[INFORMATION SUPPLIED Boundary: Start]

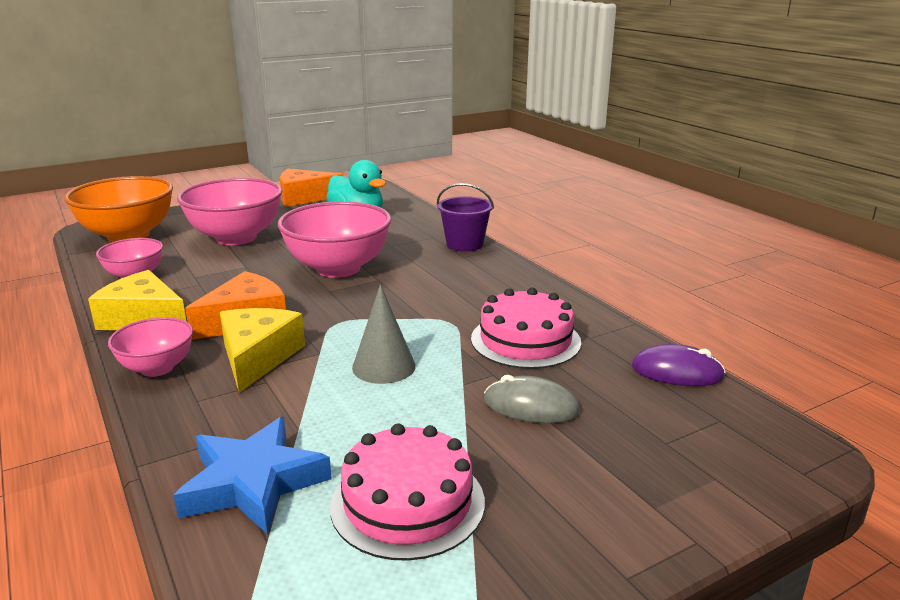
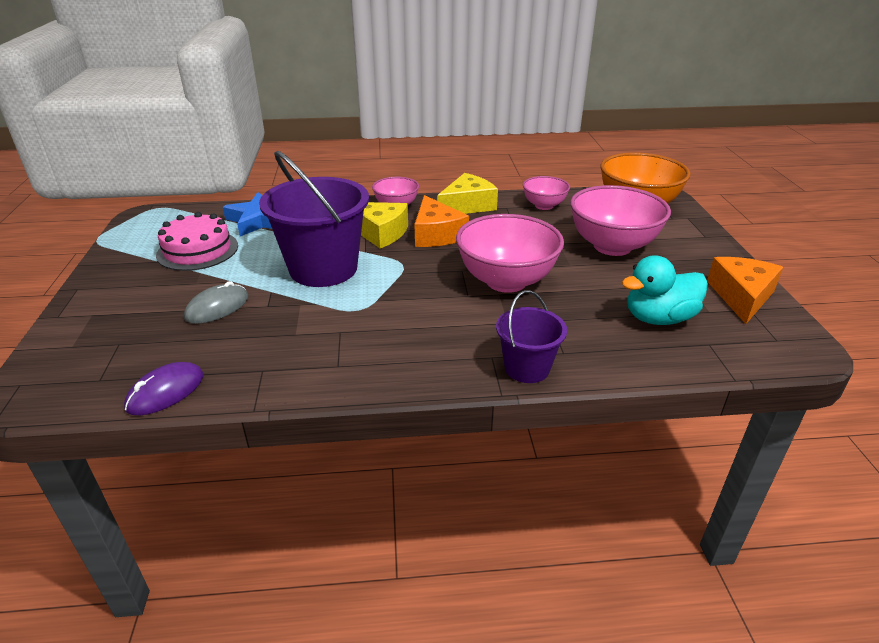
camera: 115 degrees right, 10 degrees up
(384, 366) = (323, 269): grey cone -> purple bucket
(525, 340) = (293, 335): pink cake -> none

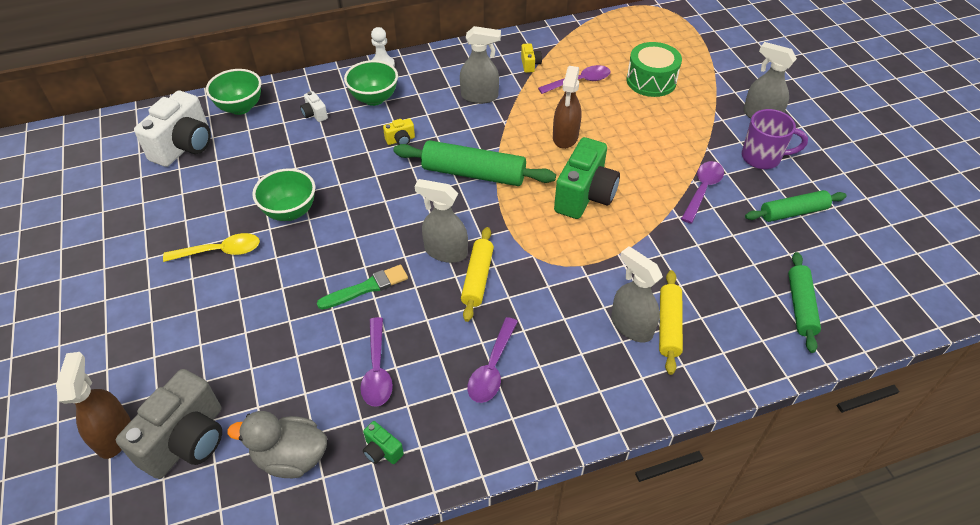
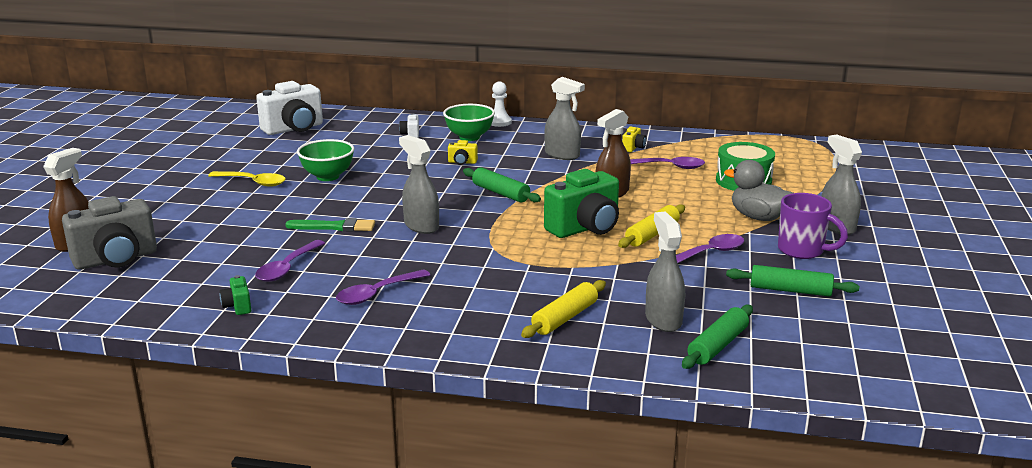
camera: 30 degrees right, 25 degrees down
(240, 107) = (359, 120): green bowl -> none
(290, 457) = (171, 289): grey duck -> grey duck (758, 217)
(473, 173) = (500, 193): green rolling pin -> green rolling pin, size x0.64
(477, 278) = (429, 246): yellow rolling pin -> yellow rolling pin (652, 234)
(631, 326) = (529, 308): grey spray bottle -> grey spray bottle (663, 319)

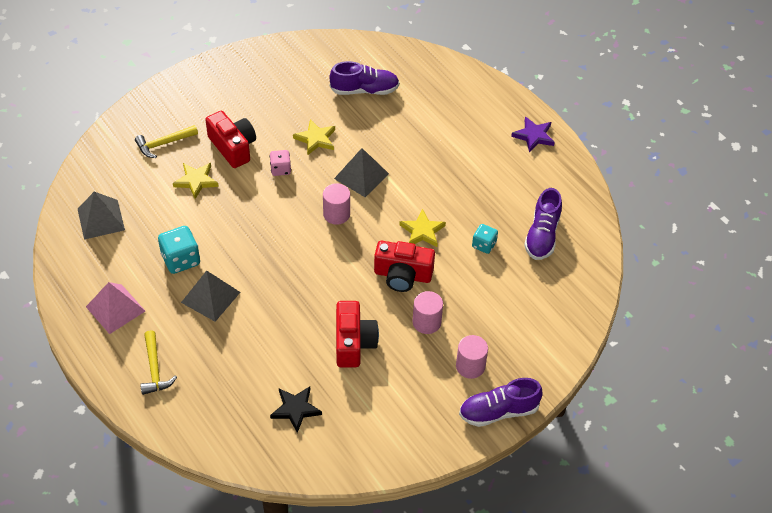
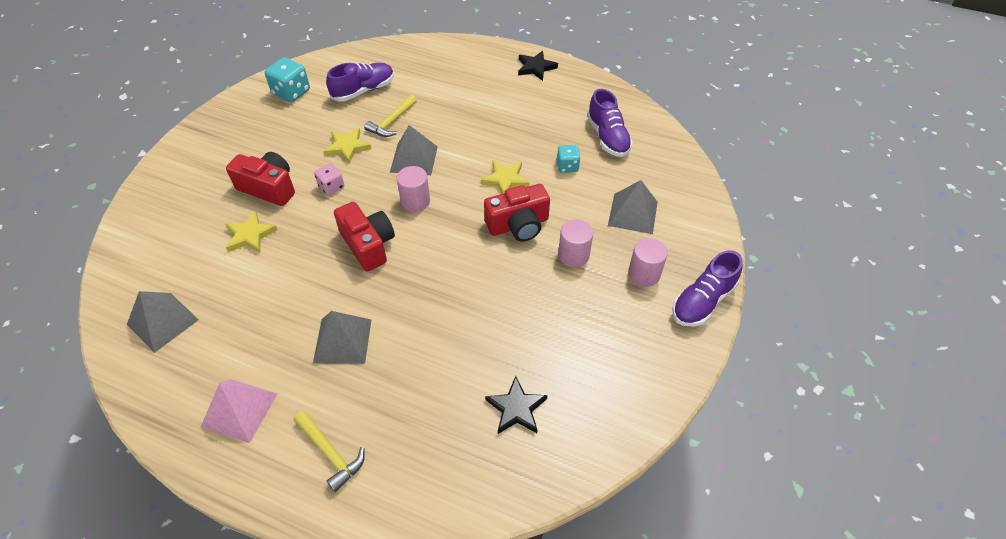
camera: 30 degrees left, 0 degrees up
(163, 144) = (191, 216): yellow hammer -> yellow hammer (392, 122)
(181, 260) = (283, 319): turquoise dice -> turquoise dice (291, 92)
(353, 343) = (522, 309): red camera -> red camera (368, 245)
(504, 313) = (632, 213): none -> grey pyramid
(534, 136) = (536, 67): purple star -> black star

[INFORMATION SUPPLIED Boundary: End]
[INFORMATION SUPPLIED Boundary: Start]

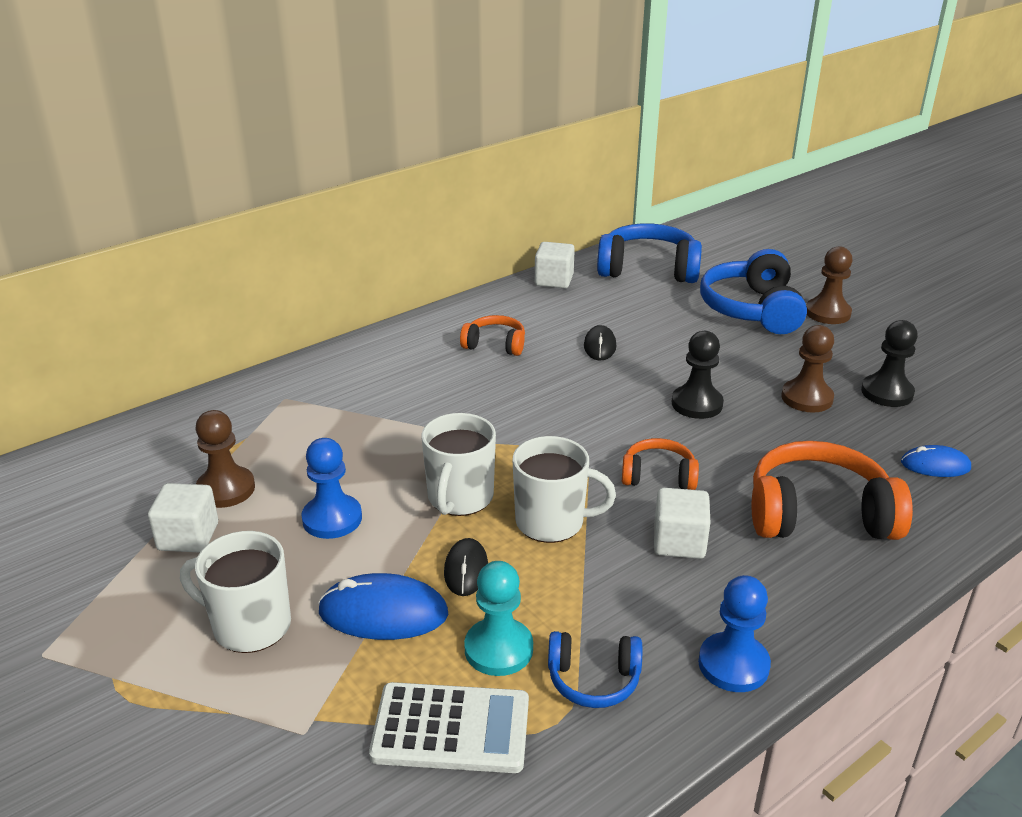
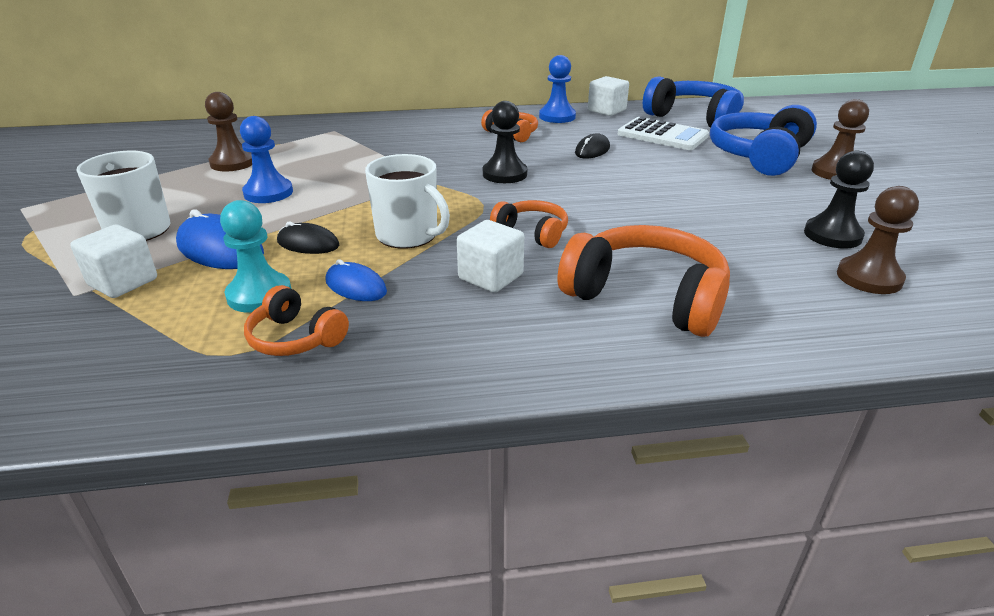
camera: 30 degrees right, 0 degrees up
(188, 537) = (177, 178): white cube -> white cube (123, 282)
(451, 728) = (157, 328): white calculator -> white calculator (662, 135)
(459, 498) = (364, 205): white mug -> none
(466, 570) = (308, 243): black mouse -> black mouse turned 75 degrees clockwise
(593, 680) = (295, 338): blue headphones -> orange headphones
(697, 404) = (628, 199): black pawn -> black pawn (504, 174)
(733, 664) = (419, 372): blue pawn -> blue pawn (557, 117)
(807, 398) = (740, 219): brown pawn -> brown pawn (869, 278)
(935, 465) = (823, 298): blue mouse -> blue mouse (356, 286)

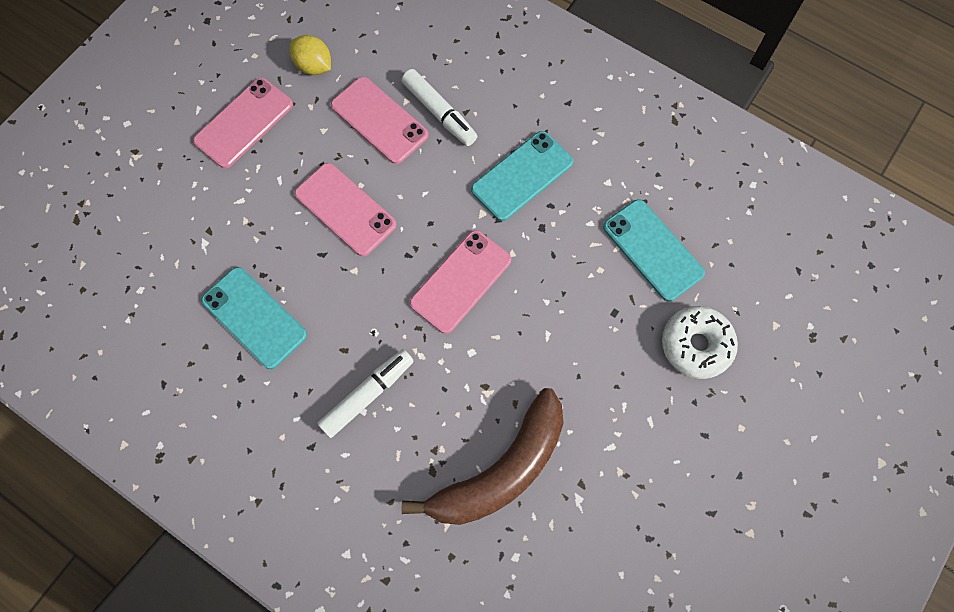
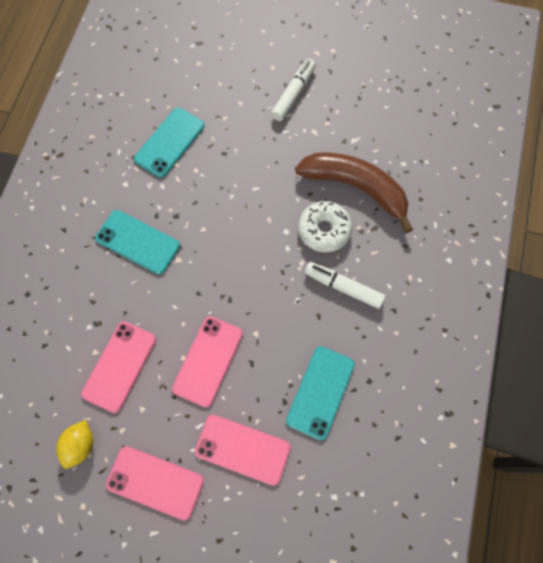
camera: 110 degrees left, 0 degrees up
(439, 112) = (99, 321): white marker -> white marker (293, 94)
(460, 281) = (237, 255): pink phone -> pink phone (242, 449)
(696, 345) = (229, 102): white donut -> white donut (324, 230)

[INFORMATION SUPPLIED Boundary: End]

§ **ASSIGNED TASK**
Respond with the exact lines above running from the one containing "(477, 278) = (429, 246): yellow" to the one containing "(504, 313) = (632, 213): none -> grey pyramid", both ends kept and no pictures included.

§ **TASK SOLUTION**
(477, 278) = (429, 246): yellow rolling pin -> yellow rolling pin (652, 234)
(631, 326) = (529, 308): grey spray bottle -> grey spray bottle (663, 319)

camera: 30 degrees left, 0 degrees up
(163, 144) = (191, 216): yellow hammer -> yellow hammer (392, 122)
(181, 260) = (283, 319): turquoise dice -> turquoise dice (291, 92)
(353, 343) = (522, 309): red camera -> red camera (368, 245)
(504, 313) = (632, 213): none -> grey pyramid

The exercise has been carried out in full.